EXERCISE>
Through the line with "Where the bobbin" and starting from the first line, return the records below word for word, with pictures left out.

DATA PROVIDED>
================================
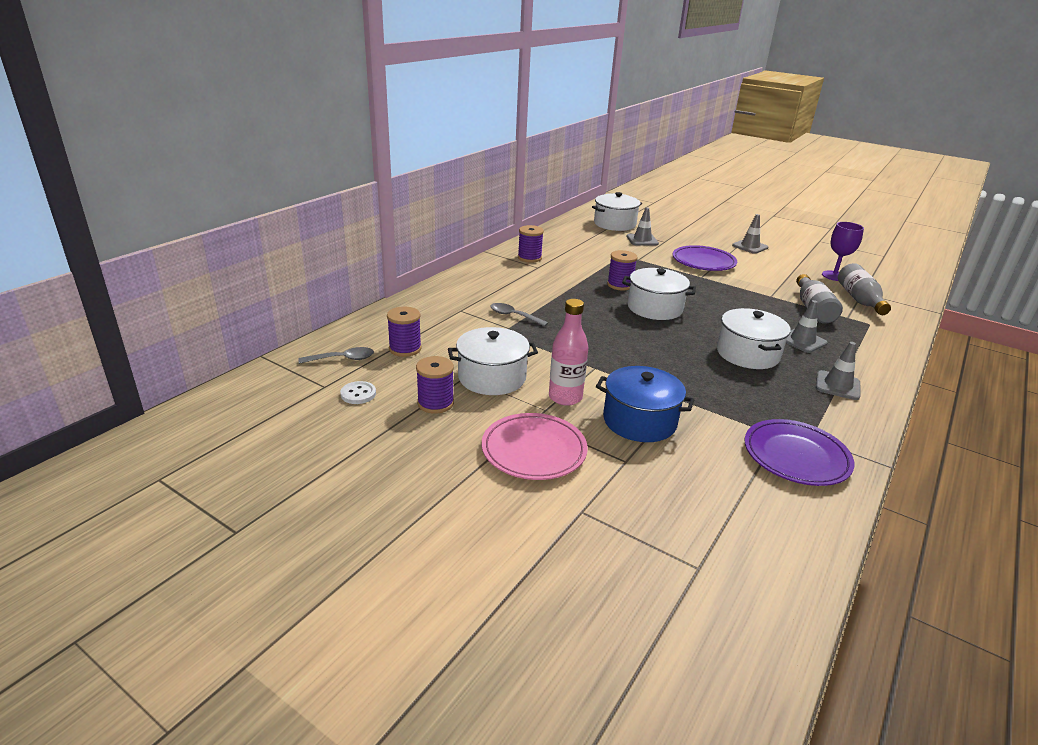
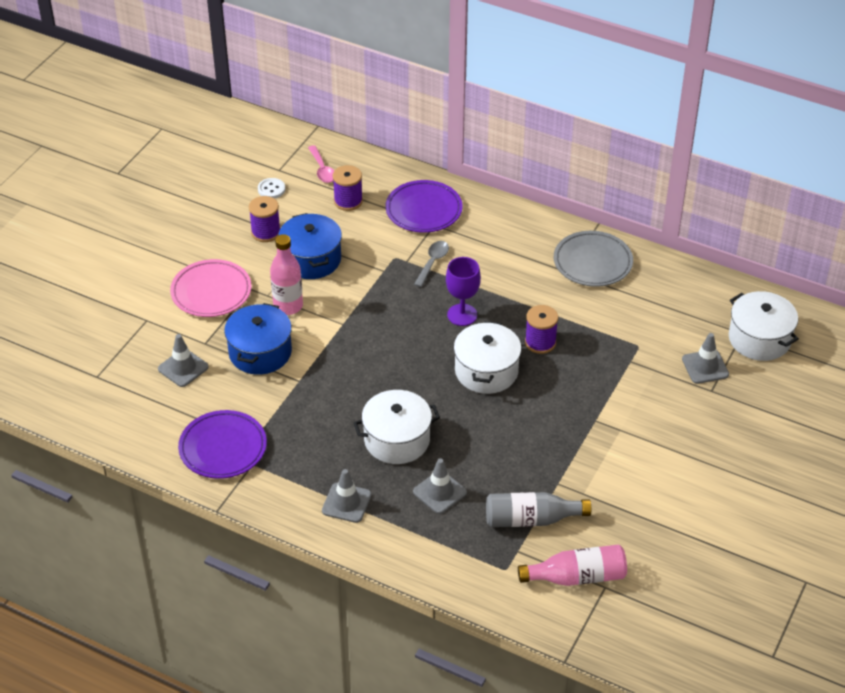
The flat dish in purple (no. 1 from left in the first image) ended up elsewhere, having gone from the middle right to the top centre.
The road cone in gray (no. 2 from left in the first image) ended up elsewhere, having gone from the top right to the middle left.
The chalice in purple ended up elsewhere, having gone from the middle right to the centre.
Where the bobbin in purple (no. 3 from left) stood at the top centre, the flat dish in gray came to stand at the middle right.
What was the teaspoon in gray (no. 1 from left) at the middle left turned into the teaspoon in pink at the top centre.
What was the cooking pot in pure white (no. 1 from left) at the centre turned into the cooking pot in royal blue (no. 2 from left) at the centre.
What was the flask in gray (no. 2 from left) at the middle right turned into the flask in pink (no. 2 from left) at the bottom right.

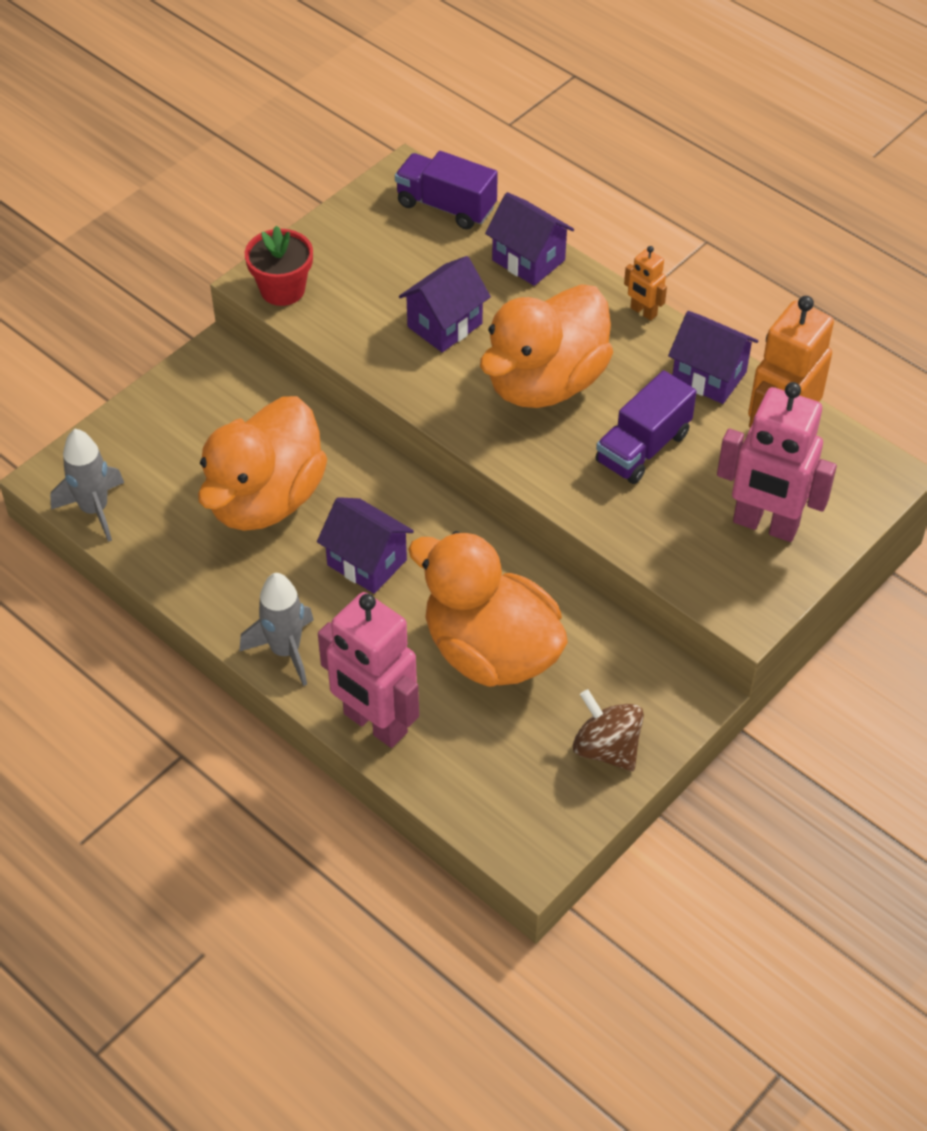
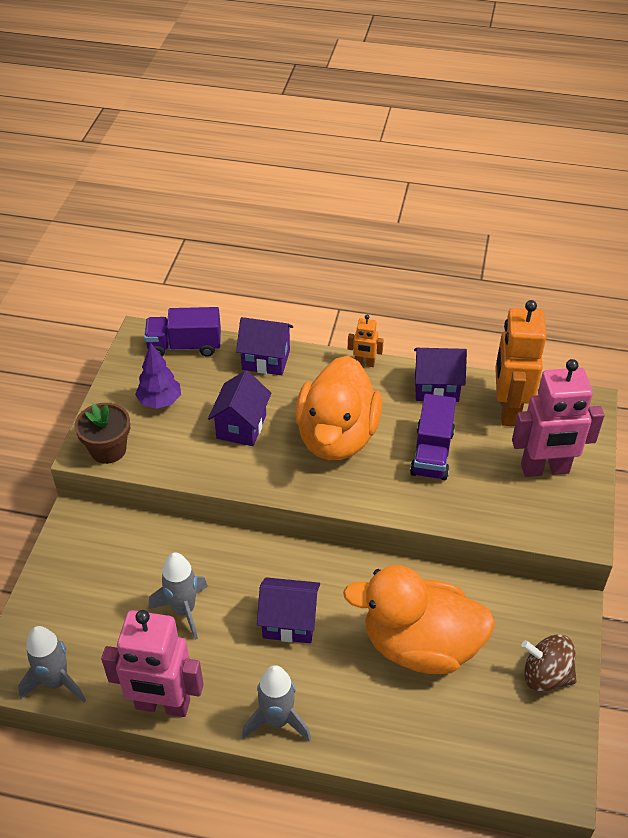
The second view gained the fir tree in purple at the middle left.
The toy robot in pink (no. 1 from left) ended up elsewhere, having gone from the centre to the bottom left.
Where the duck in bright orange (no. 1 from left) stood at the middle left, the spaceship in gray (no. 2 from left) came to stand at the bottom left.
What was the plant pot in red at the top left turned into the plant pot in russet at the middle left.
================================
ANSWER>
The flat dish in purple (no. 1 from left in the first image) ended up elsewhere, having gone from the middle right to the top centre.
The road cone in gray (no. 2 from left in the first image) ended up elsewhere, having gone from the top right to the middle left.
The chalice in purple ended up elsewhere, having gone from the middle right to the centre.
Where the bobbin in purple (no. 3 from left) stood at the top centre, the flat dish in gray came to stand at the middle right.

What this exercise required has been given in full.